:: WORK TO BE COMPLETED ::
Throughout the listing below, copy each line containing "sprayer".

ENTRIES SUPPLIED Block Start

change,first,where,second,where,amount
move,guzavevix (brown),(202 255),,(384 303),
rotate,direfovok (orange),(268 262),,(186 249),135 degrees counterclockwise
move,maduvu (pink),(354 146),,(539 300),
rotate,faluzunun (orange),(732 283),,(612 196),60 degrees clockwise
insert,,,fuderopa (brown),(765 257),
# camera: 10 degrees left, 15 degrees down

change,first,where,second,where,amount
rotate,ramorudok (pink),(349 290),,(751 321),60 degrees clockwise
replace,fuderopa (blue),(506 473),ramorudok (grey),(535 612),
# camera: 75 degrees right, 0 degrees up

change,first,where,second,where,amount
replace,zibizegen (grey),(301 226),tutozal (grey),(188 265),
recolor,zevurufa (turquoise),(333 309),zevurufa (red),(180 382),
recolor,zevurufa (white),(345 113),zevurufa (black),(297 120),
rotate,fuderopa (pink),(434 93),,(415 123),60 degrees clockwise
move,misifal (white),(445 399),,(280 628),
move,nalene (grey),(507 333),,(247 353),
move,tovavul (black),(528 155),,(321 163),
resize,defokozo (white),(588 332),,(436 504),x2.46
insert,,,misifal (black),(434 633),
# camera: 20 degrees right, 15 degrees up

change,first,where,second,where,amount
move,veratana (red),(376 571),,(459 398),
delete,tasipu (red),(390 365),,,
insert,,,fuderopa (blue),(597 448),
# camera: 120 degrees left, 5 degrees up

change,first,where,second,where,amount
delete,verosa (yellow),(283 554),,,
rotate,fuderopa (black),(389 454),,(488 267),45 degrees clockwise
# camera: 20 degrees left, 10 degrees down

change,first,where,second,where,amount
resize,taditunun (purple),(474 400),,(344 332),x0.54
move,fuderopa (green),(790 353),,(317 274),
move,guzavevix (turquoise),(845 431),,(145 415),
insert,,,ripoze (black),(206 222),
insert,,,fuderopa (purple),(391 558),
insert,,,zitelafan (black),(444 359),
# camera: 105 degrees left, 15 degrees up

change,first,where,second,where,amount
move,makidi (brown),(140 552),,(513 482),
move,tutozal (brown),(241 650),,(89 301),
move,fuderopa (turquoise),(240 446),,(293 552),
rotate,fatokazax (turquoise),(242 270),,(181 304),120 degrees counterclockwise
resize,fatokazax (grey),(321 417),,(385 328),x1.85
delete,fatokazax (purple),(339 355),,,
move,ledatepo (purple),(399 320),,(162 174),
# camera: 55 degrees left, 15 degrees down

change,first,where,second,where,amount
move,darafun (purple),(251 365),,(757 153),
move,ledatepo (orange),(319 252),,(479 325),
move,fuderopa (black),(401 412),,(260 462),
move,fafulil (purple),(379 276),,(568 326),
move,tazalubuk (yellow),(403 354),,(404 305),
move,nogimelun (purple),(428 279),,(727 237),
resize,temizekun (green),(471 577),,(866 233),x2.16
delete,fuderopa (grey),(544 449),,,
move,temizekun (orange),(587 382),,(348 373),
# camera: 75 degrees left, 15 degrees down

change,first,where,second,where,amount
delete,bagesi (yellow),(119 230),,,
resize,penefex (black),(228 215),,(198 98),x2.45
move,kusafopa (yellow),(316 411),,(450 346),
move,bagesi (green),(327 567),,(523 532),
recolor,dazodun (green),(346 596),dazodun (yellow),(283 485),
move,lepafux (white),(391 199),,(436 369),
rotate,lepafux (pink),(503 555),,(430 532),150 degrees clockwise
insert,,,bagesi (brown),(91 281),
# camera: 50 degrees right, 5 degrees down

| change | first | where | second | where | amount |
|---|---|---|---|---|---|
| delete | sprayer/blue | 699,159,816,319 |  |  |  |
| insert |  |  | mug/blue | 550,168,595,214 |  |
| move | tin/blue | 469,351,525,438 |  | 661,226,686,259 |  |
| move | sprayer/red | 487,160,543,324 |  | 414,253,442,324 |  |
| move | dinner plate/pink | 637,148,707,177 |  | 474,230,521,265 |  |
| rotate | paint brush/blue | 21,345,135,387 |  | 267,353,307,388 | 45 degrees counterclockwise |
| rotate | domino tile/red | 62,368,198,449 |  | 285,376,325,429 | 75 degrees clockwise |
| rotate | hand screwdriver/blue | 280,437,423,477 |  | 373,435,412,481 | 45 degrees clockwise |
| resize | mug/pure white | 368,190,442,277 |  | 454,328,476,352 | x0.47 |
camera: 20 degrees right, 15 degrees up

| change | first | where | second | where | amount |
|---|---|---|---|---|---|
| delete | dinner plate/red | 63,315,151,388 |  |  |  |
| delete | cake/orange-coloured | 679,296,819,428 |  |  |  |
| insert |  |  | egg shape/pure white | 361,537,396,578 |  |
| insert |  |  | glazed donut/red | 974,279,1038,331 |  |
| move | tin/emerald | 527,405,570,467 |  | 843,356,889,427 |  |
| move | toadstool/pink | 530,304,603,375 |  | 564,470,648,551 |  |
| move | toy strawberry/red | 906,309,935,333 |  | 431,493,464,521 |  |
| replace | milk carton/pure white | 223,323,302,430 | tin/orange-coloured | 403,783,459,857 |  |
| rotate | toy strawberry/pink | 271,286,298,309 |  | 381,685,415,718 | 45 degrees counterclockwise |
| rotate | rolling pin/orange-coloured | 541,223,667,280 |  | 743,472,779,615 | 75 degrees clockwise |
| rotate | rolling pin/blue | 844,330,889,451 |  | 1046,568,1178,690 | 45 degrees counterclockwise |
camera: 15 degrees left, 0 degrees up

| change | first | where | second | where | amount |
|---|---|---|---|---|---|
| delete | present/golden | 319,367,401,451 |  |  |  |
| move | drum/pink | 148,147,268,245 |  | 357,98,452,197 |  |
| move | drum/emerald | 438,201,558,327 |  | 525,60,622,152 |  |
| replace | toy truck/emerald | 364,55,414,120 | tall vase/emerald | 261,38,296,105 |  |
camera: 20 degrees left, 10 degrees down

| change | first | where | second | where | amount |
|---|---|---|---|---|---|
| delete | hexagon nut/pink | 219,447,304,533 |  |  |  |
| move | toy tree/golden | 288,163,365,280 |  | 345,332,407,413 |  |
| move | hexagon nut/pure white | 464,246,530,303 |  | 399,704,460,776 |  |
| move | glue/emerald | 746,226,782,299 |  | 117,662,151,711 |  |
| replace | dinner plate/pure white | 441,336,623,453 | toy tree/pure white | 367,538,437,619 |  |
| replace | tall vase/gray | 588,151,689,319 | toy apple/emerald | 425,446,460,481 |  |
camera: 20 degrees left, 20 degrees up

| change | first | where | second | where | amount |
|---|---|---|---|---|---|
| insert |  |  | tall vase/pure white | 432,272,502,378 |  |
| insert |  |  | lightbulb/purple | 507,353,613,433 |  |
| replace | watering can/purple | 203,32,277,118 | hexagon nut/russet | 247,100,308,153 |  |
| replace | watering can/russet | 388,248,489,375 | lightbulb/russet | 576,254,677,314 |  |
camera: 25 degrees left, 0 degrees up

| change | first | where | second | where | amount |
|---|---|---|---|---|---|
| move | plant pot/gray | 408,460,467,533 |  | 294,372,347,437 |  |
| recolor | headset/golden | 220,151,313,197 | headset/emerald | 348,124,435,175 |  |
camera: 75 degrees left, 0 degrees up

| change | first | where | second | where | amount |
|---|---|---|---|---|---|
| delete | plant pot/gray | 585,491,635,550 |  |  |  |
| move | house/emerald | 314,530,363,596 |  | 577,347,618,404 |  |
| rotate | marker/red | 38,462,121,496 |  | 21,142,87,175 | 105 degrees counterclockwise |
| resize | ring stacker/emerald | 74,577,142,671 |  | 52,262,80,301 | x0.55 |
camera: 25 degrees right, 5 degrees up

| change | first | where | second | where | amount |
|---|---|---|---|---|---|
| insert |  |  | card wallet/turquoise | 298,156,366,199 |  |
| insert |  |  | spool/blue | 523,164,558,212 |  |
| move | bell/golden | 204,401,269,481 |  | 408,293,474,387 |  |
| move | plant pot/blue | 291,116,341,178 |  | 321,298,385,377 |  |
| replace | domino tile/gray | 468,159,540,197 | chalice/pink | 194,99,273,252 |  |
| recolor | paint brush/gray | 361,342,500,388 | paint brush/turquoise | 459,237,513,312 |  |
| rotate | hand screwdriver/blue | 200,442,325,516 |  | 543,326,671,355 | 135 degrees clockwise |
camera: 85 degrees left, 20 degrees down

ENTRIES SUPPLIED Block End

:: TASK RESULT ::
| delete | sprayer/blue | 699,159,816,319 |  |  |  |
| move | sprayer/red | 487,160,543,324 |  | 414,253,442,324 |  |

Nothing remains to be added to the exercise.